- **Extracted entries**:
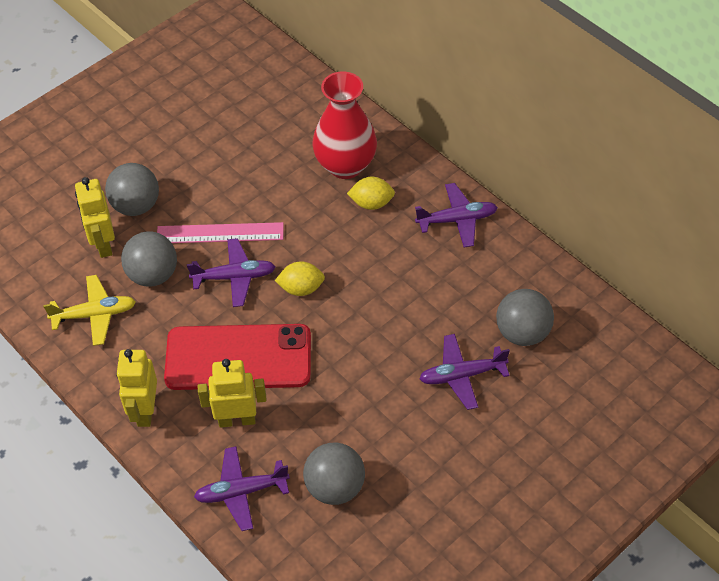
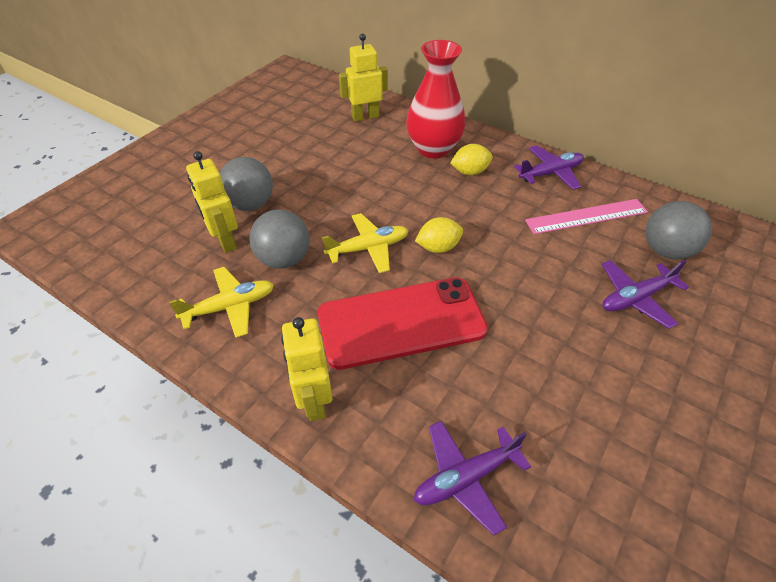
camera: 15 degrees left, 5 degrees down
(220, 233) = (340, 214): pink ruler -> pink ruler (586, 216)
(234, 277) = (368, 248): purple plane -> yellow plane
(237, 420) = (425, 389): yellow robot -> yellow robot (365, 116)
(335, 487) = (573, 446): grey ball -> none

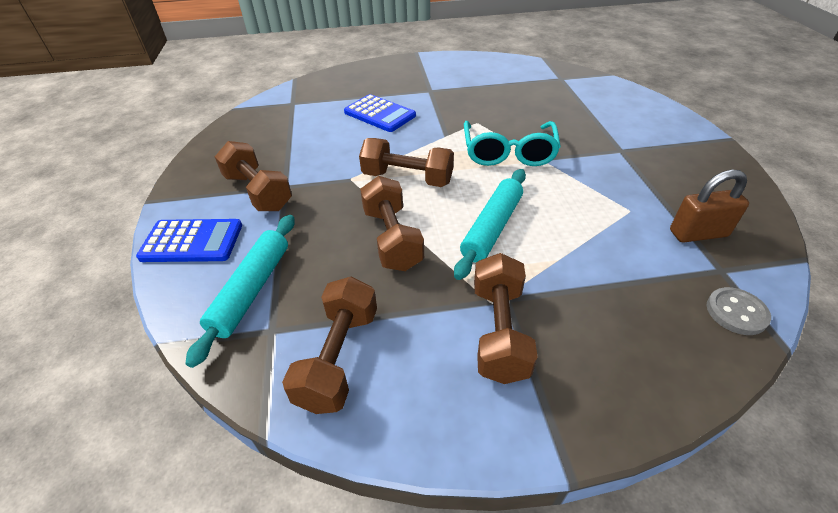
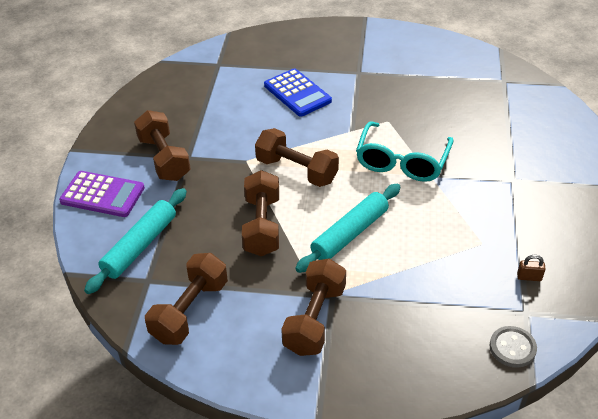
camera: 15 degrees right, 0 degrees up
(192, 241) = (102, 194): blue calculator -> purple calculator
(698, 233) = (529, 277): brown padlock -> brown padlock, size x0.48

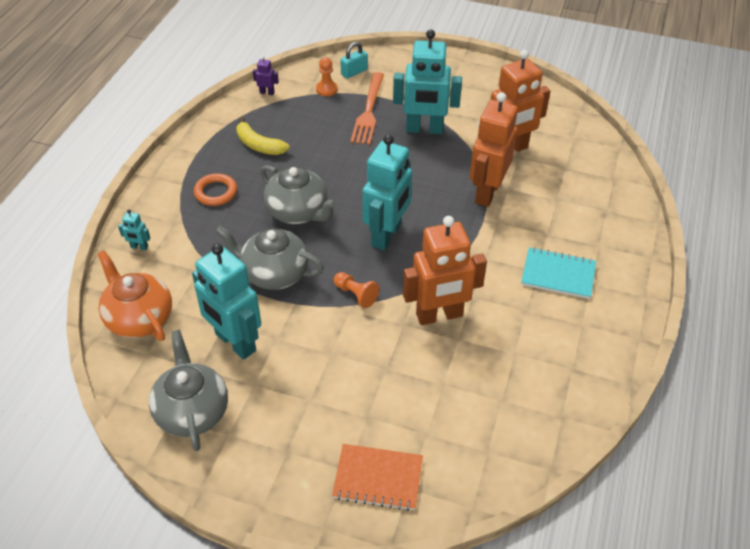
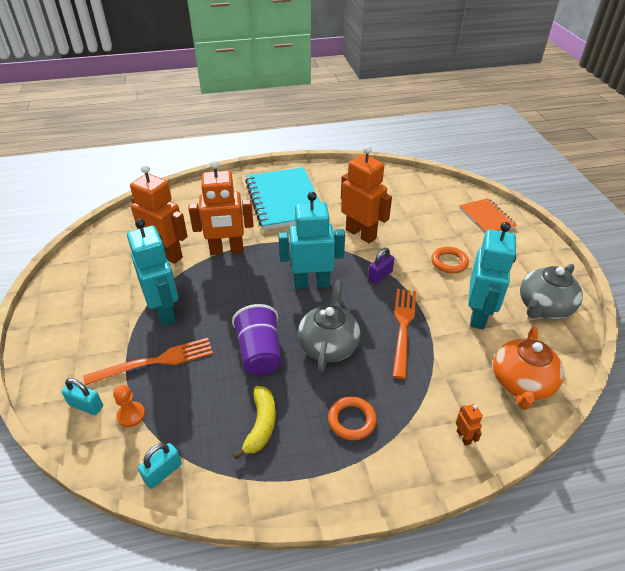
camera: 120 degrees left, 5 degrees down
(139, 247) = (463, 437): turquoise robot -> orange robot
(267, 92) = (163, 472): purple robot -> turquoise padlock
(274, 273) = (403, 326): grey teapot -> orange fork
(327, 168) = (260, 353): none -> purple cup
(328, 371) = (449, 262): none -> orange ring
(356, 294) = (380, 275): orange pawn -> purple padlock
(558, 275) = (284, 200): turquoise notebook -> turquoise notebook, size x1.86

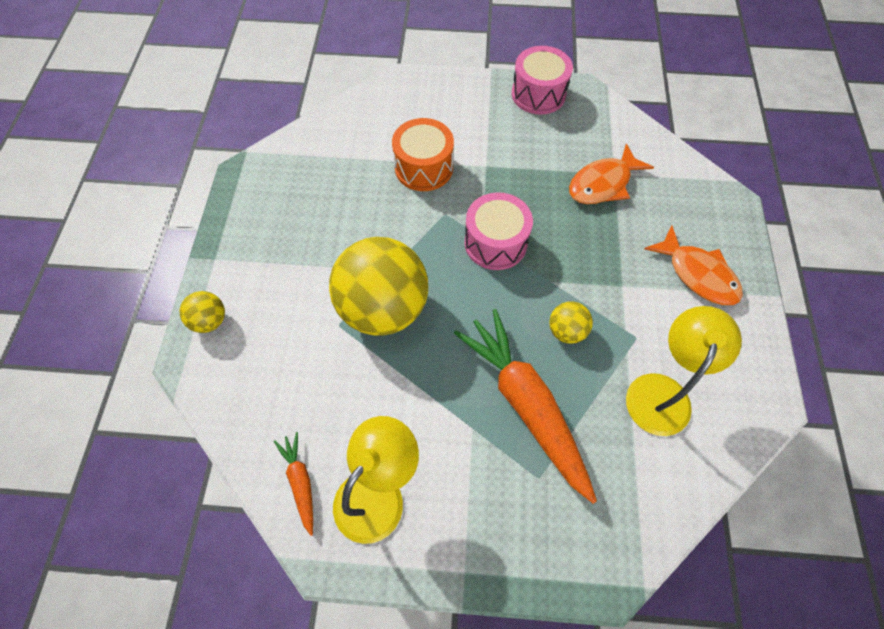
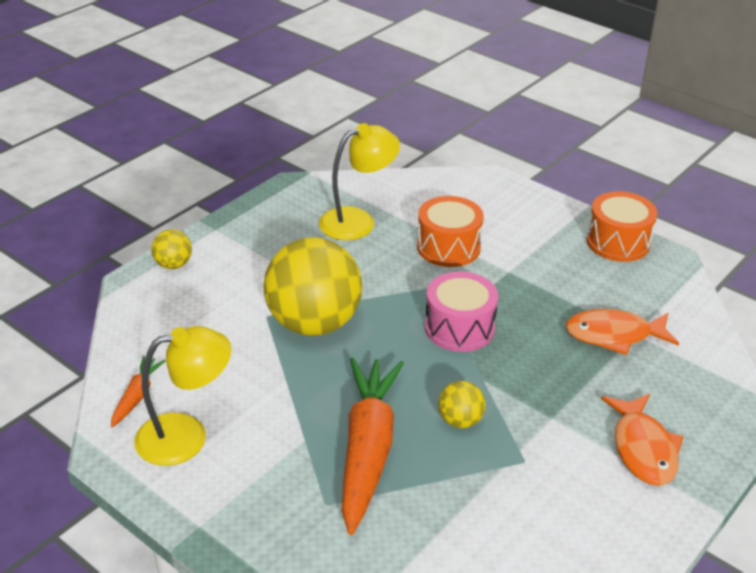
camera: 35 degrees right, 25 degrees down
(538, 94) = (618, 242): pink drum -> orange drum
(662, 391) = (507, 512): yellow lamp -> yellow lamp (358, 221)

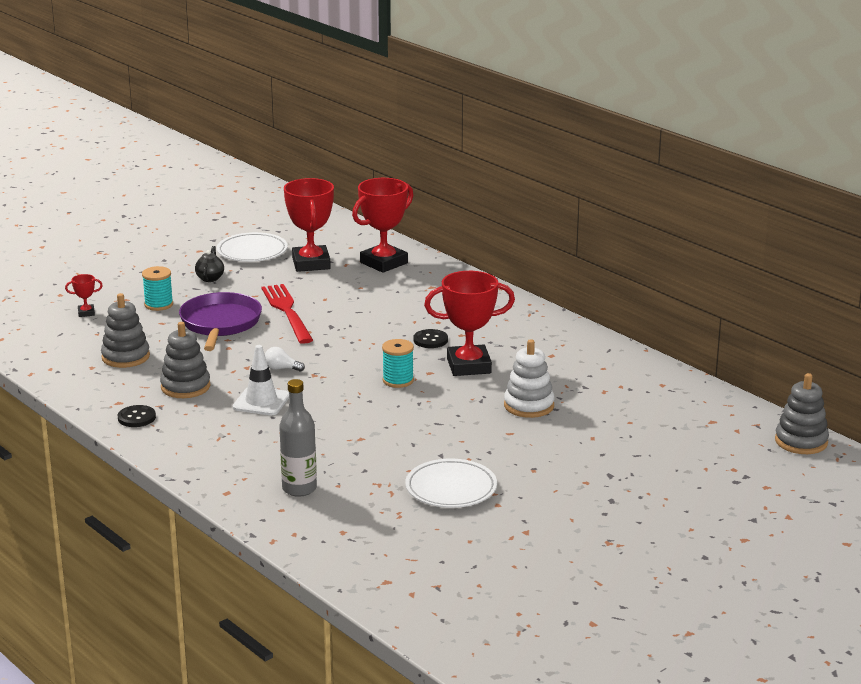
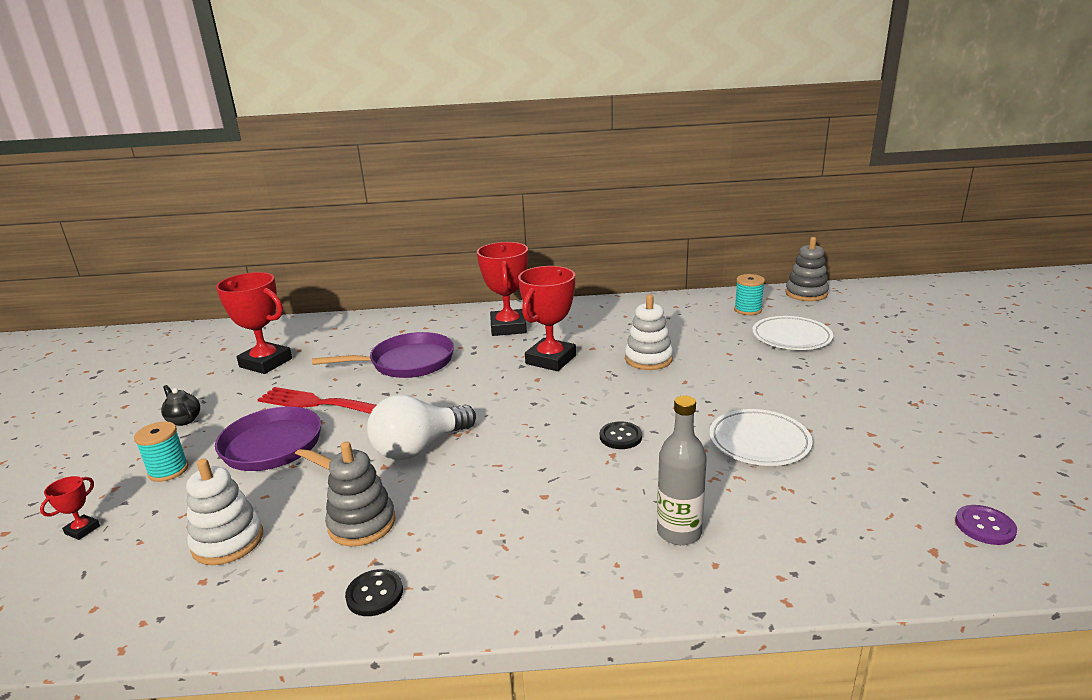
camera: 50 degrees left, 0 degrees up
(125, 357) = (228, 541): grey stacking toy -> white stacking toy
(252, 251) = (187, 381): white plate -> white plate (791, 337)
(261, 402) = (466, 485): white traffic cone -> none
(281, 369) = (419, 447): white light bulb -> white light bulb, size x2.31
(384, 263) = (329, 334): red trophy -> red trophy (508, 327)
(384, 313) = (407, 362): none -> purple pan
(398, 380) = (530, 397): turquoise spool -> turquoise spool (748, 310)
(430, 340) = (484, 360): black button -> black button (620, 437)
(441, 597) = (984, 526): none -> purple button

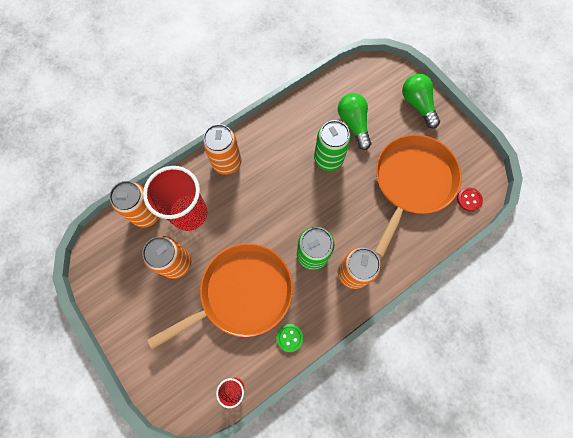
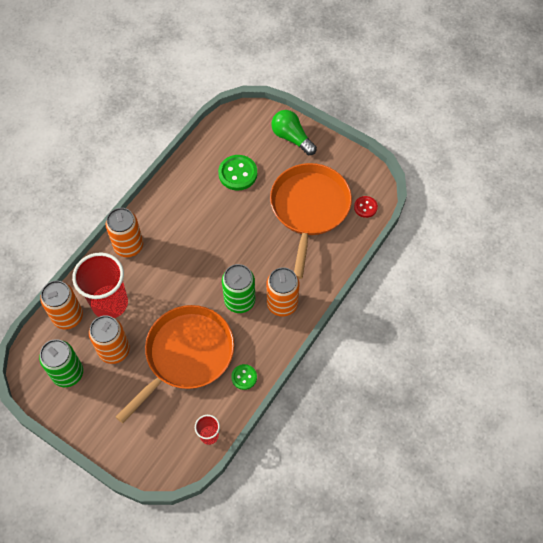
camera: 20 degrees left, 10 degrees down
(328, 159) = (225, 212): green can -> green can (68, 373)
(353, 124) = (238, 173): green light bulb -> green button

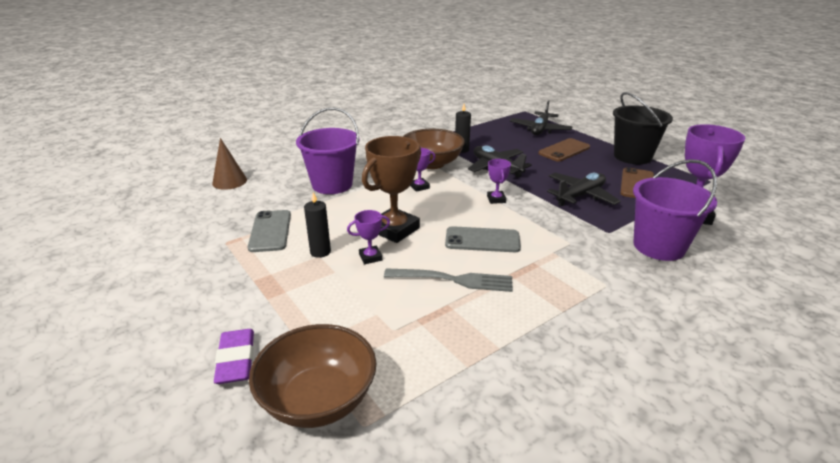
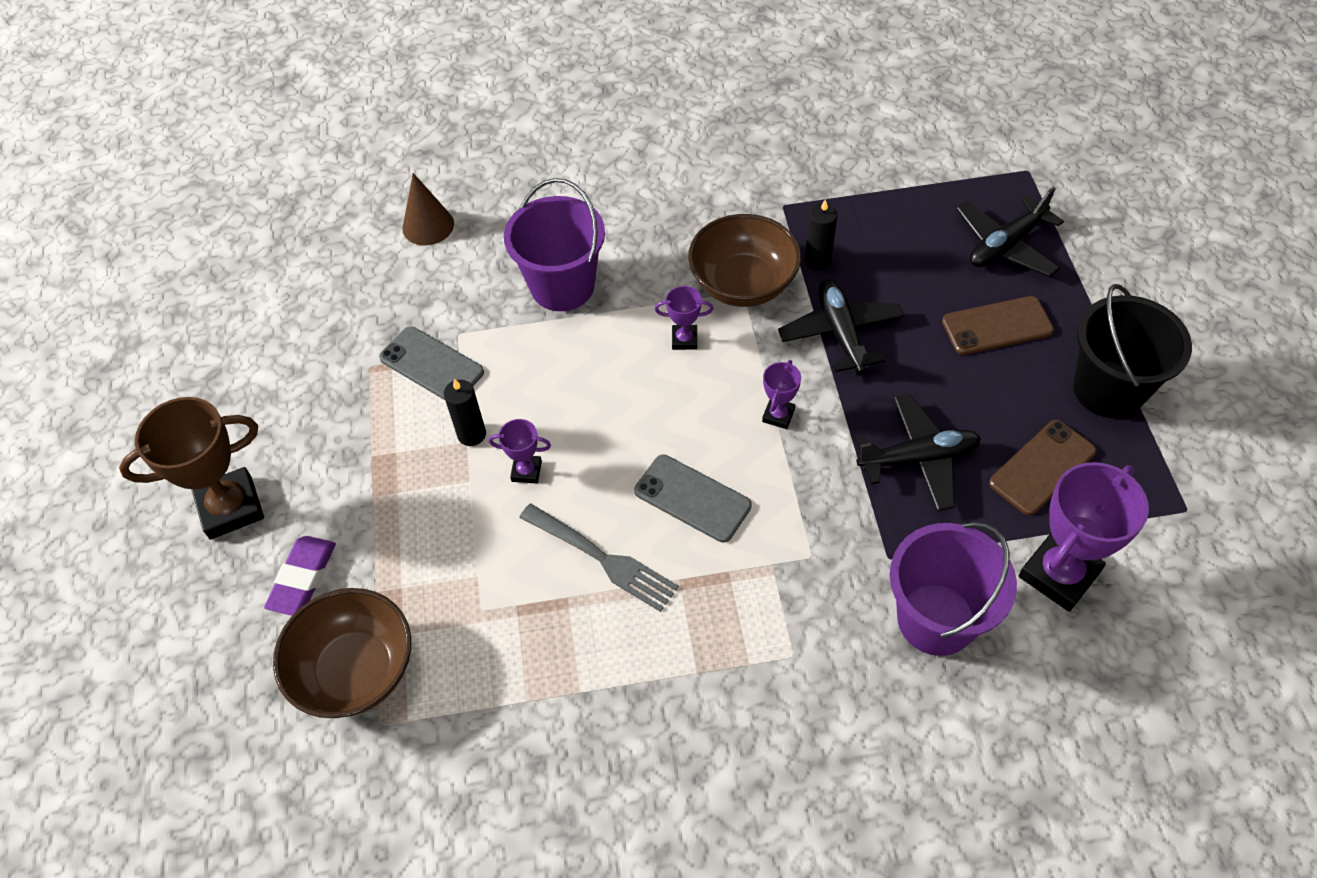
camera: 30 degrees right, 25 degrees up
(270, 231) = (431, 365): grey phone -> grey phone turned 75 degrees counterclockwise
(394, 229) = (589, 427): brown trophy -> brown trophy (231, 507)

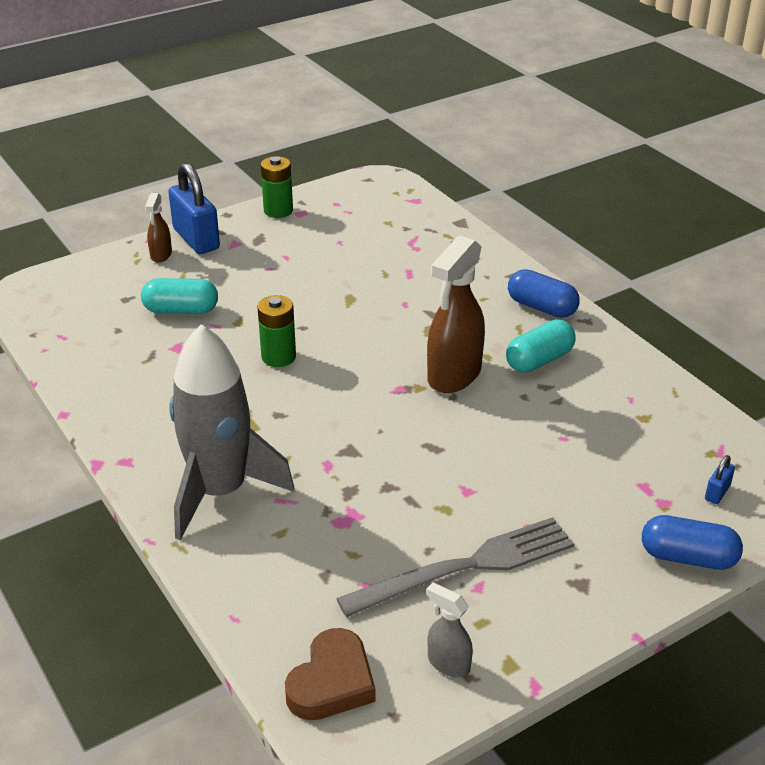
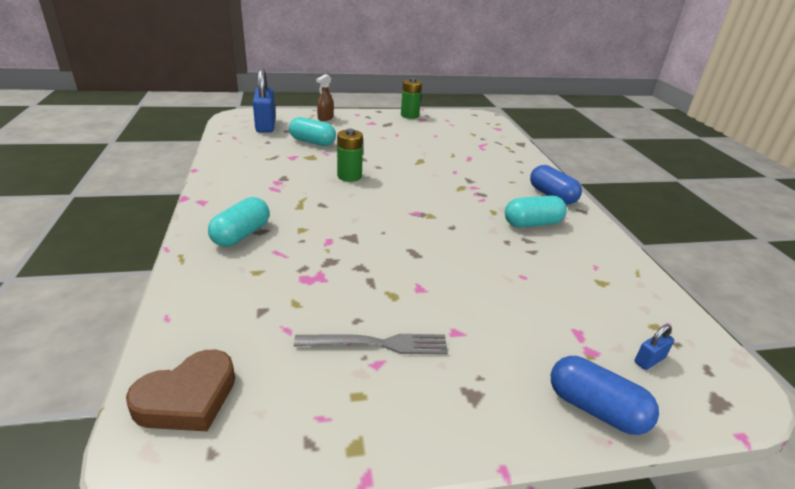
camera: 20 degrees right, 5 degrees down
(196, 239) = (351, 116): blue padlock -> blue padlock (265, 125)
(220, 491) = (241, 235): grey rocket -> turquoise capsule
(448, 663) = (300, 422): grey spray bottle -> none
(454, 375) = (461, 215): brown spray bottle -> none
(466, 567) = (378, 344): grey fork -> grey fork, size x0.65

- **Description of the task**: Copy each line, exactly, that falls between the line containing "(454, 375) = (461, 215): brown" and the end of the entries, both included.

- **The completed task**:
(454, 375) = (461, 215): brown spray bottle -> none
(466, 567) = (378, 344): grey fork -> grey fork, size x0.65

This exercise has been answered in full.